● **GOAL**
Please arrange the lines from the start of the entries through the line containing "Question: How did", inclusive, as a JSON list of strings, one string per line and no blank lines. Leave the pictures out of the answer.

● **RECORD EXCERPTS**
'''

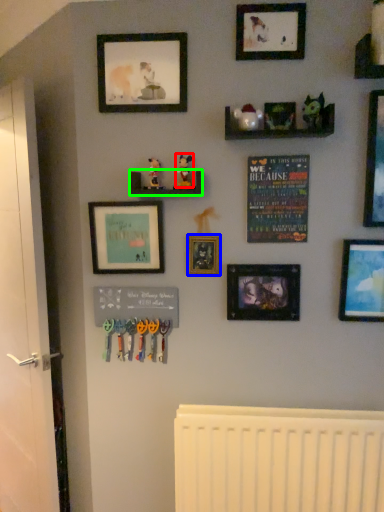
Question: Estimate the real-world distances between objects in this image. Which object is closer to toy (highlighted by a red box), picture frame (highlighted by a blue box) or shelf (highlighted by a green box)?

Choices:
 (A) picture frame
 (B) shelf

Answer: (B)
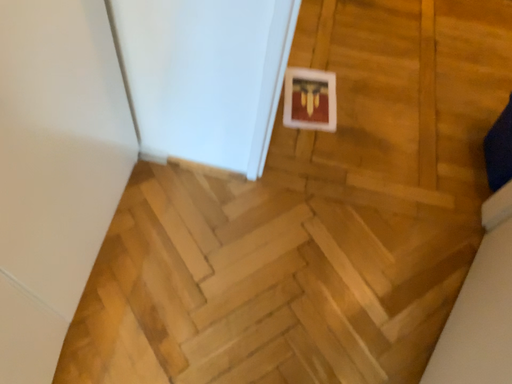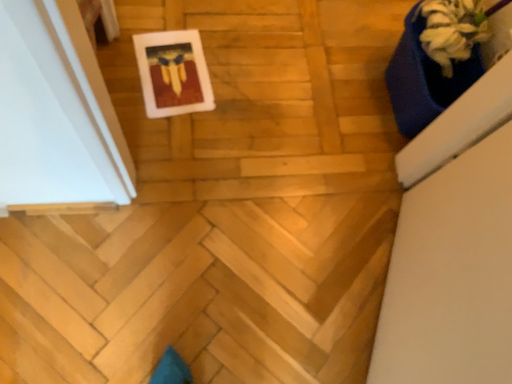
Question: How did the camera likely rotate when shooting the video?

Choices:
 (A) rotated left
 (B) rotated right

Answer: (B)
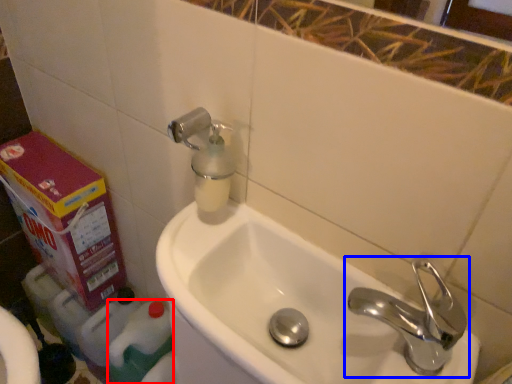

'''

● **RESPONSE**
[
  "Question: Estimate the real-world distances between objects in this image. Which object is closer to toy (highlighted by a red box), picture frame (highlighted by a blue box) or shelf (highlighted by a green box)?",
  "Choices:",
  " (A) picture frame",
  " (B) shelf",
  "Answer: (B)",
  "Question: How did the camera likely rotate when shooting the video?"
]